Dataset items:
>>

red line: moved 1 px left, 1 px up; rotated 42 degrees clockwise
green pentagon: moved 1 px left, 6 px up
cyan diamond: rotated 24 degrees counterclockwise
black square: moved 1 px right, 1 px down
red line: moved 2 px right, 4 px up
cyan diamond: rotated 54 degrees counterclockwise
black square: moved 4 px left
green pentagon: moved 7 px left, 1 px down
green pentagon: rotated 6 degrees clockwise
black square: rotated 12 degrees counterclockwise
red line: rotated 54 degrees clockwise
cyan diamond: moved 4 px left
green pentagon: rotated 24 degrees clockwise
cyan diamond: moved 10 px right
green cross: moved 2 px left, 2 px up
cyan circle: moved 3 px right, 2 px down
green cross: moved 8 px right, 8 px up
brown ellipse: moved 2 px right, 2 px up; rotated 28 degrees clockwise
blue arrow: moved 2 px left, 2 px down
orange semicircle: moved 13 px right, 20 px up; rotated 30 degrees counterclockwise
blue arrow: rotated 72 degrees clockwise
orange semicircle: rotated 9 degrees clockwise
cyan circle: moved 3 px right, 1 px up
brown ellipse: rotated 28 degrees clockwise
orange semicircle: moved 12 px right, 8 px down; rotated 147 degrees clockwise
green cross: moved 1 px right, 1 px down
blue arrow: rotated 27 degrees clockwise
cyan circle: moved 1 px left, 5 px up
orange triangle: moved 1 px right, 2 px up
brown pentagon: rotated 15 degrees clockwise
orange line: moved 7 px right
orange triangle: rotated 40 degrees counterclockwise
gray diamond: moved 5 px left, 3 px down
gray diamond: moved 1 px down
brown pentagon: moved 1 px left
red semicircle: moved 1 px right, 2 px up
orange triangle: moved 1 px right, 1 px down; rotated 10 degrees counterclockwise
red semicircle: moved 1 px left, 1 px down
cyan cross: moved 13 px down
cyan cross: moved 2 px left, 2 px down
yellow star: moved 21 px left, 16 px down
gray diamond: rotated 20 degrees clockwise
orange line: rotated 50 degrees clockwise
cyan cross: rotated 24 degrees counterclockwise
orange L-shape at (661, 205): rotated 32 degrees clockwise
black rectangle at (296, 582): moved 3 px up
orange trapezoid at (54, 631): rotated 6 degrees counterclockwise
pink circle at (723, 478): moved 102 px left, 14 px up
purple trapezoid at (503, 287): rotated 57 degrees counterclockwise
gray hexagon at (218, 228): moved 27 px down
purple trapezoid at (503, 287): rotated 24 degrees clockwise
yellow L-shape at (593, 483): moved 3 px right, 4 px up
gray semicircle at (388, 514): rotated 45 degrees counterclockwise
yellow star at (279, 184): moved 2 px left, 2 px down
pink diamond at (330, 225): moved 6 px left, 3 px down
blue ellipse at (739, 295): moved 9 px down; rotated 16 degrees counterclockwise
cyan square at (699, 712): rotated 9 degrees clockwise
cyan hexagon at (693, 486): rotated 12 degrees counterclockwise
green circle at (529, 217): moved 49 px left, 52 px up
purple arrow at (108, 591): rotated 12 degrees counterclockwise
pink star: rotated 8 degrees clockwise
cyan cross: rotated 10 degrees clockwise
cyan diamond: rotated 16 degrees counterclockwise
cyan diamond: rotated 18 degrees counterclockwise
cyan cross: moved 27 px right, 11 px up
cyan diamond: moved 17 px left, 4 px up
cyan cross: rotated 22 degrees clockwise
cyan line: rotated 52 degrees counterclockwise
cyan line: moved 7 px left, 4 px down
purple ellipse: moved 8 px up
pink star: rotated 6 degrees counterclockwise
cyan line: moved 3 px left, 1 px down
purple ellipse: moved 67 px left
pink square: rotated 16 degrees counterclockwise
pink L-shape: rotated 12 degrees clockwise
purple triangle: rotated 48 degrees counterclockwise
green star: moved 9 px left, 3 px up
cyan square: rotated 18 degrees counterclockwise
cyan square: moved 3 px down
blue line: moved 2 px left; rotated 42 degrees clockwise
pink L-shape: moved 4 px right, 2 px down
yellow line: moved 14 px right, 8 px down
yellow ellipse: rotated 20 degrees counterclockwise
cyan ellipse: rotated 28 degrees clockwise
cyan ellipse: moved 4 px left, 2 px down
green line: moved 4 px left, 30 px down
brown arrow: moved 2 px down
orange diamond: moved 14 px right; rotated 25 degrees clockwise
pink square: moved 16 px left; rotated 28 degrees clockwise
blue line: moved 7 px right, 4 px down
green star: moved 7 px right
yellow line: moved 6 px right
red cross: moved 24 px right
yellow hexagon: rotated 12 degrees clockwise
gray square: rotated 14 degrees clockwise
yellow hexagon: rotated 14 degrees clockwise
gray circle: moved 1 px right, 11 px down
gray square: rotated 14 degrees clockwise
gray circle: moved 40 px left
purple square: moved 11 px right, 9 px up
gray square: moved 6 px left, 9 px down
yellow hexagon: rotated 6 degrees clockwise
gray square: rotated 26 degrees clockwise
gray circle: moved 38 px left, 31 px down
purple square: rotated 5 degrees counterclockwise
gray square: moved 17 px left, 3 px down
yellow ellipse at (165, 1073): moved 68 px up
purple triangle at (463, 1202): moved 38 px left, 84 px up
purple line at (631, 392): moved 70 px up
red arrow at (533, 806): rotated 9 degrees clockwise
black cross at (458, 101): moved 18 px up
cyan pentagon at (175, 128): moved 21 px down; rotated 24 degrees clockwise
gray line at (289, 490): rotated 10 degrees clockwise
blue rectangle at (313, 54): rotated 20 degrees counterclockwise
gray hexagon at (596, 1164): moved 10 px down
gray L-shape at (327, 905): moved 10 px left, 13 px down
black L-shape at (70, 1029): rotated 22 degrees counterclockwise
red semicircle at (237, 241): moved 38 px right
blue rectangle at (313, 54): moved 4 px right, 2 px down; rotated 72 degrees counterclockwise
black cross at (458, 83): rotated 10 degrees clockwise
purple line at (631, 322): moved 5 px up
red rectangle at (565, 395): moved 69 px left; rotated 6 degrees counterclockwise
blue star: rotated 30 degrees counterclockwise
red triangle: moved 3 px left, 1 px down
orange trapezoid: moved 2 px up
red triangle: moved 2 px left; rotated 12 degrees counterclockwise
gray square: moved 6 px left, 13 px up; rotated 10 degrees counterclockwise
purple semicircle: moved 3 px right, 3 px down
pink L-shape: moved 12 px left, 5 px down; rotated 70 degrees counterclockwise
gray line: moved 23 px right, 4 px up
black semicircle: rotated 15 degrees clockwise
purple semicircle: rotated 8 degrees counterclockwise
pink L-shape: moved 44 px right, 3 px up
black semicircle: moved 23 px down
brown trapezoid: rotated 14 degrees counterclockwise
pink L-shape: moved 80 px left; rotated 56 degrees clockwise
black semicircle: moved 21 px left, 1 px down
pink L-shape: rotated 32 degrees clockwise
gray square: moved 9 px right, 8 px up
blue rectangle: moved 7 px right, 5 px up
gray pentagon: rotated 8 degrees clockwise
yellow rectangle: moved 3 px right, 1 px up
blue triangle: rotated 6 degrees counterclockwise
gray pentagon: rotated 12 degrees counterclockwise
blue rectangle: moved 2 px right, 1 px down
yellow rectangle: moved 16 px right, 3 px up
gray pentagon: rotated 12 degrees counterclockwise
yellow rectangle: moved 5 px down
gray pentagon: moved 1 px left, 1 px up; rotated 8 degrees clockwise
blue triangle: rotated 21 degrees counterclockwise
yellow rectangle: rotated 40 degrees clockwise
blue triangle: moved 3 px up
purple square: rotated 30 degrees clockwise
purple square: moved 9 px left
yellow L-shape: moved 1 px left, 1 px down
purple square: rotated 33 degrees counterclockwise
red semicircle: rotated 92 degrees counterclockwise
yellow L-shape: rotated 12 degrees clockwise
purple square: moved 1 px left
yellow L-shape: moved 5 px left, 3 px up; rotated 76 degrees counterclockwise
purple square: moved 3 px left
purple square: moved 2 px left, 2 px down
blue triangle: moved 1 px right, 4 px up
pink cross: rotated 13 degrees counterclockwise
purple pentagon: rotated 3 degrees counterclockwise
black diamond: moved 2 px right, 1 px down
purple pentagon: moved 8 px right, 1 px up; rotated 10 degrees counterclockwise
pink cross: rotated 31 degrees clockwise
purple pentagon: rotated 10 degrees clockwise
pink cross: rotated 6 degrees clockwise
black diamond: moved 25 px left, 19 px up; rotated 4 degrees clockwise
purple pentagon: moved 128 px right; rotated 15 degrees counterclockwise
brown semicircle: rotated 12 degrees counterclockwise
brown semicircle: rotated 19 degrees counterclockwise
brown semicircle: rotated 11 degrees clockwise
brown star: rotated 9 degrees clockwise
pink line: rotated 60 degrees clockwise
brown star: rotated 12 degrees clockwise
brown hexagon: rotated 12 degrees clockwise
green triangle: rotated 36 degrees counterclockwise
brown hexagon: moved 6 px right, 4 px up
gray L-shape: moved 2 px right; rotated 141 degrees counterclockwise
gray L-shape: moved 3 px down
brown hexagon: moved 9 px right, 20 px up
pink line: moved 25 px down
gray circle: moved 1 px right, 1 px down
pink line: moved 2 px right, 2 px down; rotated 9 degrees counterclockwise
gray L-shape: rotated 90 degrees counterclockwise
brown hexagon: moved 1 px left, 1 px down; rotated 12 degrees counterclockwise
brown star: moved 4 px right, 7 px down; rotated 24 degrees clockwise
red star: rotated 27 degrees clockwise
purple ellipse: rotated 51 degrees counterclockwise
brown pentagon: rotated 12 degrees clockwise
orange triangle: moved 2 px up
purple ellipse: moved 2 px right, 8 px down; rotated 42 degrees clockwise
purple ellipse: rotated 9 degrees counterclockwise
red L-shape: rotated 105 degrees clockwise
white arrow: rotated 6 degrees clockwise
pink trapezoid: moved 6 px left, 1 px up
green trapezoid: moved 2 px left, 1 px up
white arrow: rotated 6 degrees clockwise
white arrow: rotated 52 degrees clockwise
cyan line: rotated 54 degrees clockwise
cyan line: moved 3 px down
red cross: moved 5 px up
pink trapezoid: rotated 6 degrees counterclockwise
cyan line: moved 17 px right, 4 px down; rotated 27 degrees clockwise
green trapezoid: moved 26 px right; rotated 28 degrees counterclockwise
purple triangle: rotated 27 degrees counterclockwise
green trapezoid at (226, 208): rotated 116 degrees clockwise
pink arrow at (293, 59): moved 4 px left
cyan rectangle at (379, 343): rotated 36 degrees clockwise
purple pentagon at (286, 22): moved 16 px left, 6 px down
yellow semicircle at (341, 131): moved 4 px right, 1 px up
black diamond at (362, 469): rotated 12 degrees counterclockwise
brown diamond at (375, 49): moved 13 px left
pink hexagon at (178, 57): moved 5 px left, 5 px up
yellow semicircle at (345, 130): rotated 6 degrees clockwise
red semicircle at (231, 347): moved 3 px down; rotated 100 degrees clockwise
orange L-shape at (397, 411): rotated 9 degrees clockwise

<<

# Goal:
Quote the lines word for word, starting at the first line and ending at the one containing "pink circle at".

# Answer to the problem:
red line: moved 1 px left, 1 px up; rotated 42 degrees clockwise
green pentagon: moved 1 px left, 6 px up
cyan diamond: rotated 24 degrees counterclockwise
black square: moved 1 px right, 1 px down
red line: moved 2 px right, 4 px up
cyan diamond: rotated 54 degrees counterclockwise
black square: moved 4 px left
green pentagon: moved 7 px left, 1 px down
green pentagon: rotated 6 degrees clockwise
black square: rotated 12 degrees counterclockwise
red line: rotated 54 degrees clockwise
cyan diamond: moved 4 px left
green pentagon: rotated 24 degrees clockwise
cyan diamond: moved 10 px right
green cross: moved 2 px left, 2 px up
cyan circle: moved 3 px right, 2 px down
green cross: moved 8 px right, 8 px up
brown ellipse: moved 2 px right, 2 px up; rotated 28 degrees clockwise
blue arrow: moved 2 px left, 2 px down
orange semicircle: moved 13 px right, 20 px up; rotated 30 degrees counterclockwise
blue arrow: rotated 72 degrees clockwise
orange semicircle: rotated 9 degrees clockwise
cyan circle: moved 3 px right, 1 px up
brown ellipse: rotated 28 degrees clockwise
orange semicircle: moved 12 px right, 8 px down; rotated 147 degrees clockwise
green cross: moved 1 px right, 1 px down
blue arrow: rotated 27 degrees clockwise
cyan circle: moved 1 px left, 5 px up
orange triangle: moved 1 px right, 2 px up
brown pentagon: rotated 15 degrees clockwise
orange line: moved 7 px right
orange triangle: rotated 40 degrees counterclockwise
gray diamond: moved 5 px left, 3 px down
gray diamond: moved 1 px down
brown pentagon: moved 1 px left
red semicircle: moved 1 px right, 2 px up
orange triangle: moved 1 px right, 1 px down; rotated 10 degrees counterclockwise
red semicircle: moved 1 px left, 1 px down
cyan cross: moved 13 px down
cyan cross: moved 2 px left, 2 px down
yellow star: moved 21 px left, 16 px down
gray diamond: rotated 20 degrees clockwise
orange line: rotated 50 degrees clockwise
cyan cross: rotated 24 degrees counterclockwise
orange L-shape at (661, 205): rotated 32 degrees clockwise
black rectangle at (296, 582): moved 3 px up
orange trapezoid at (54, 631): rotated 6 degrees counterclockwise
pink circle at (723, 478): moved 102 px left, 14 px up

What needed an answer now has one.